===== Listed entries =====
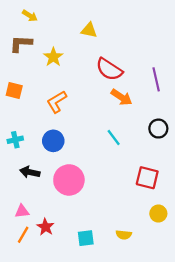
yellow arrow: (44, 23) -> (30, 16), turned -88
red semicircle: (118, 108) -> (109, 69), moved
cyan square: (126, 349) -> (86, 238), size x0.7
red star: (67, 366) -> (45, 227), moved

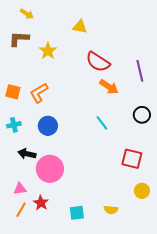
orange square: (14, 91) -> (13, 92), moved
orange L-shape: (57, 102) -> (39, 93), moved
pink circle: (69, 180) -> (50, 169), moved

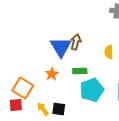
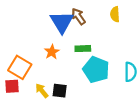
brown arrow: (76, 42) -> (78, 16), turned -49
yellow semicircle: (109, 52) -> (115, 14), moved
cyan pentagon: (92, 90) -> (96, 70), turned -30

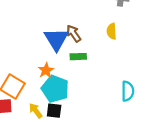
green rectangle: (83, 49) -> (78, 57), moved
cyan pentagon: (96, 70) -> (55, 89), moved

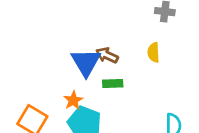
brown arrow: (74, 34) -> (107, 55), turned -30

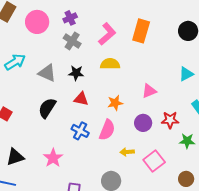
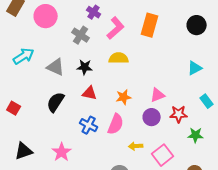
purple cross: (70, 18) -> (94, 12), moved, turned -32
pink triangle: (149, 91) -> (158, 95), moved

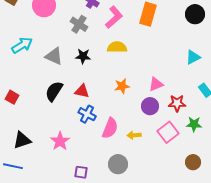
red triangle: (90, 93) -> (82, 91), moved
pink semicircle: (116, 124) -> (110, 128), moved
pink square: (163, 155) -> (168, 132), moved

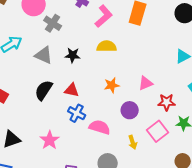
gray cross: (79, 24) -> (53, 23), moved
purple circle: (150, 106) -> (130, 110), moved
pink semicircle: (110, 128) -> (100, 127), turned -95
yellow arrow: (134, 135) -> (133, 142), moved, turned -104

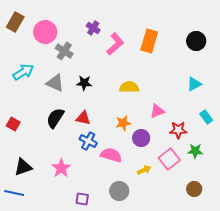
yellow semicircle: (107, 46) -> (129, 87), moved
orange star: (112, 85) -> (123, 123), moved
yellow arrow: (133, 142) -> (144, 170), turned -96

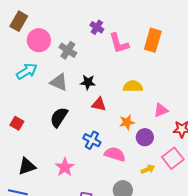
pink circle: (45, 32) -> (39, 40), moved
pink L-shape: (115, 44) -> (119, 43), turned 115
red triangle: (83, 118) -> (99, 104), moved

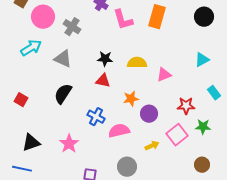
black star: (88, 82) -> (105, 59), moved
pink triangle: (161, 110) -> (164, 75), moved
pink semicircle: (115, 154) -> (119, 131), turned -30

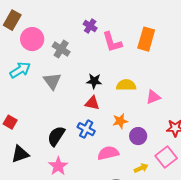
gray triangle: (63, 59) -> (52, 81), turned 30
black semicircle: (63, 94) -> (56, 136), moved
blue cross: (96, 117) -> (86, 129), moved
black triangle: (31, 143) -> (20, 154), moved

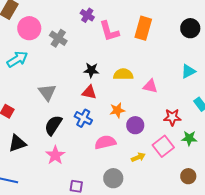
gray triangle: (52, 81) -> (47, 92), moved
pink triangle: (153, 97) -> (150, 86), turned 35

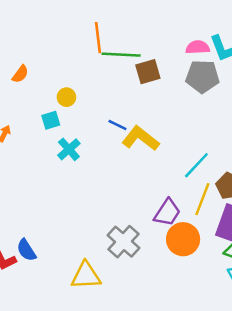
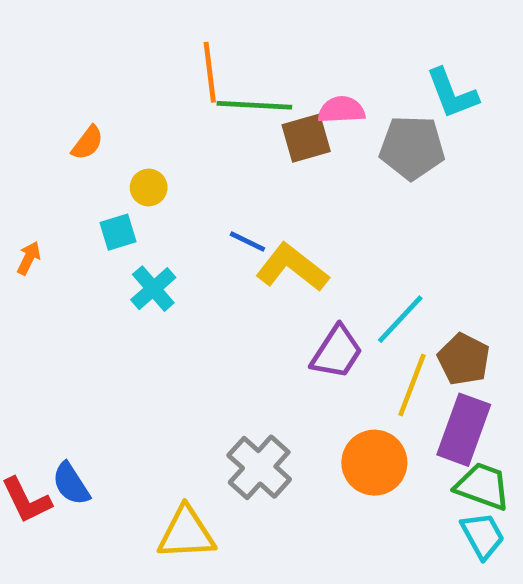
pink semicircle: (198, 47) -> (341, 110), moved
orange semicircle: (20, 74) -> (87, 143), moved
purple trapezoid: (167, 212) -> (337, 352), moved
=====
**Job:** The word to look for is "black"; copy out every line of the entries that holds it.

**Task output:**
black star: (88, 82) -> (105, 59), moved
black semicircle: (63, 94) -> (56, 136), moved
black triangle: (31, 143) -> (20, 154), moved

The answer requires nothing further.